# [Exercise description]
I need the lines from the one containing "- type: colour" through the last line of the entries retyped exactly, with no pictures among them.

# [Available data]

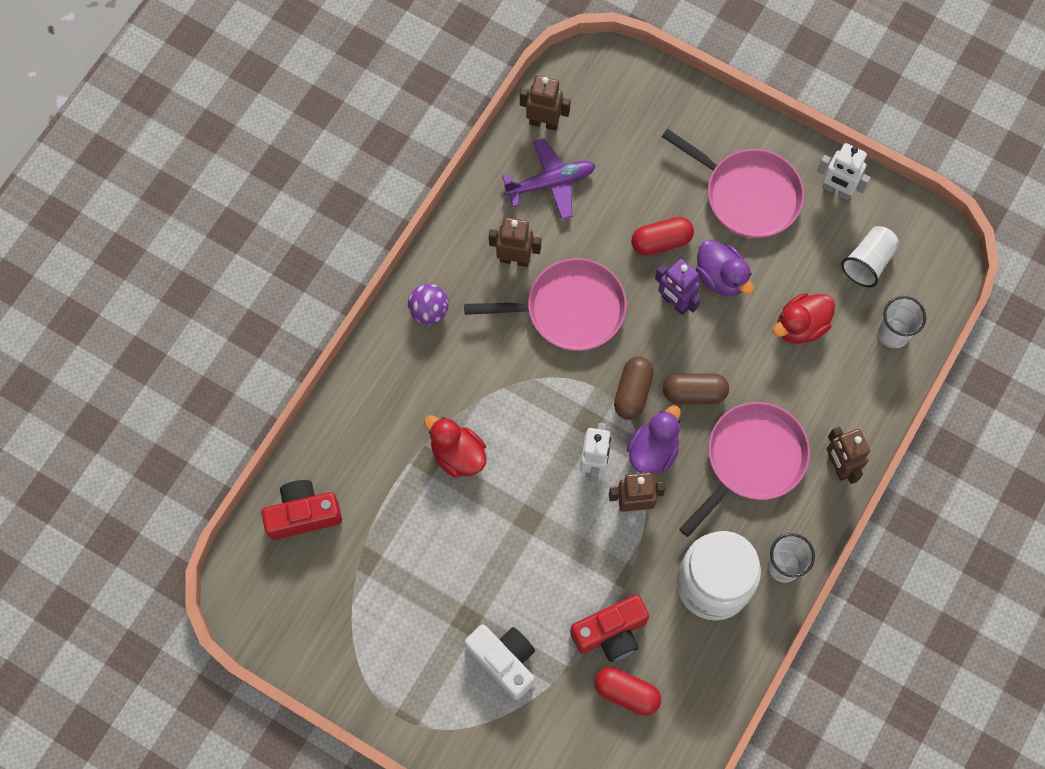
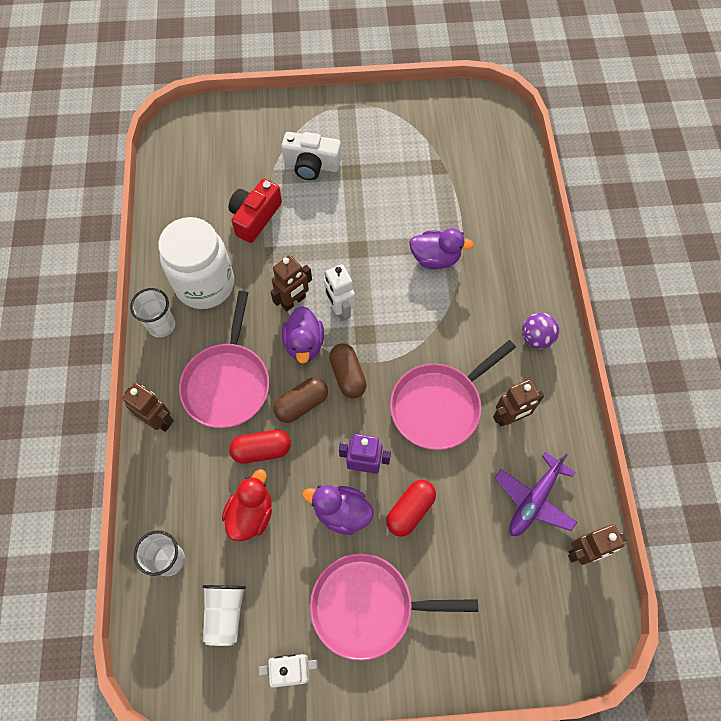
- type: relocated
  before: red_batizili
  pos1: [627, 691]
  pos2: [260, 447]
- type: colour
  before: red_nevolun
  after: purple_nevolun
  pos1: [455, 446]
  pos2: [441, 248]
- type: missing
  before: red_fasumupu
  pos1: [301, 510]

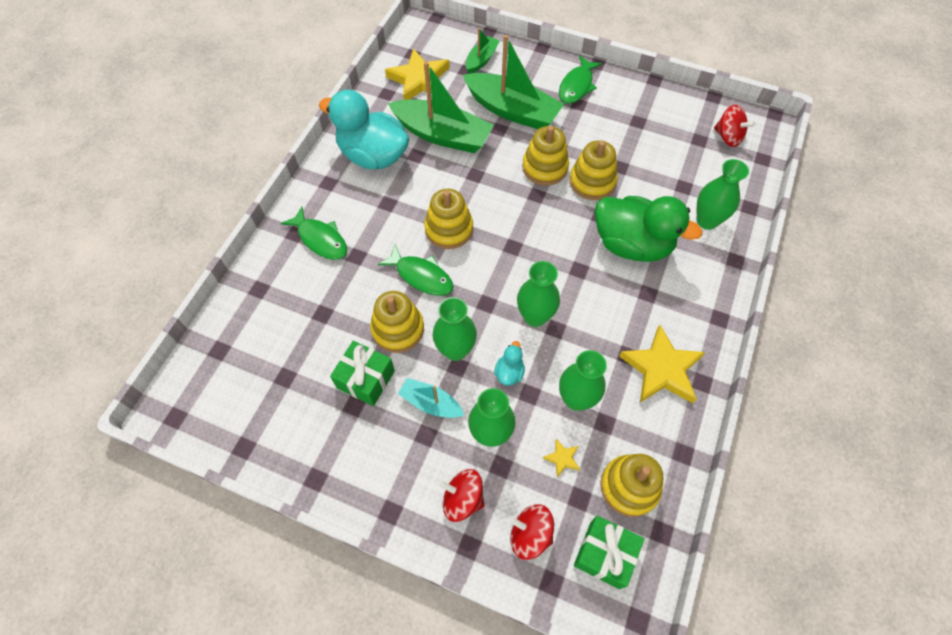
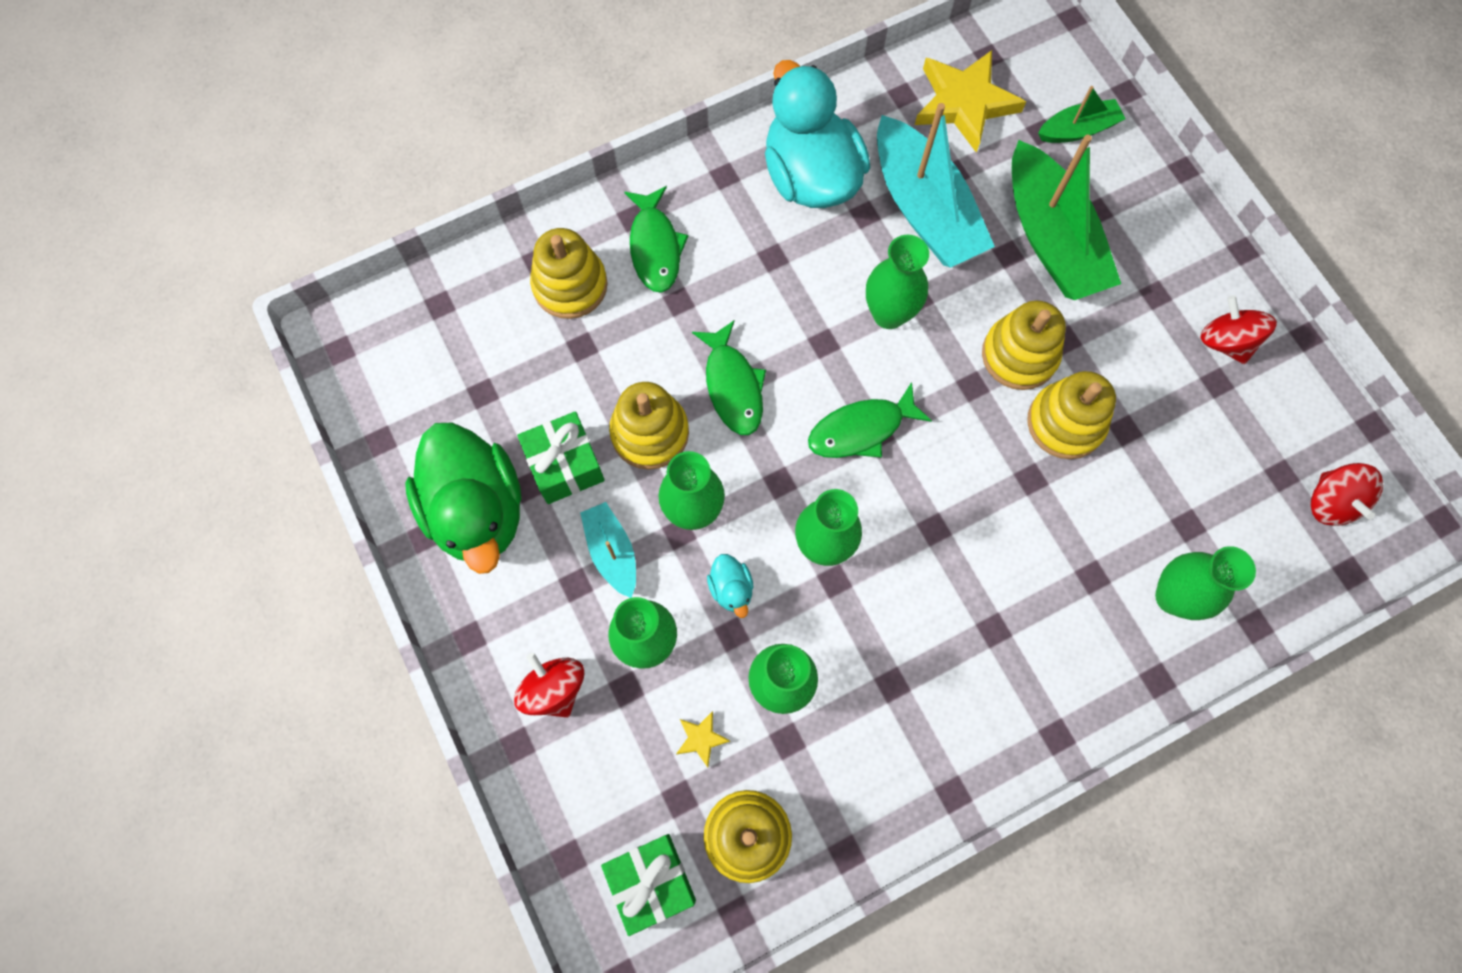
- type: relocated
  before: green_nevolun
  pos1: [648, 229]
  pos2: [463, 498]
- type: relocated
  before:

# [Finished task]
- type: colour
  before: red_nevolun
  after: purple_nevolun
  pos1: [455, 446]
  pos2: [441, 248]
- type: missing
  before: red_fasumupu
  pos1: [301, 510]

- type: relocated
  before: green_nevolun
  pos1: [648, 229]
  pos2: [463, 498]
- type: relocated
  before:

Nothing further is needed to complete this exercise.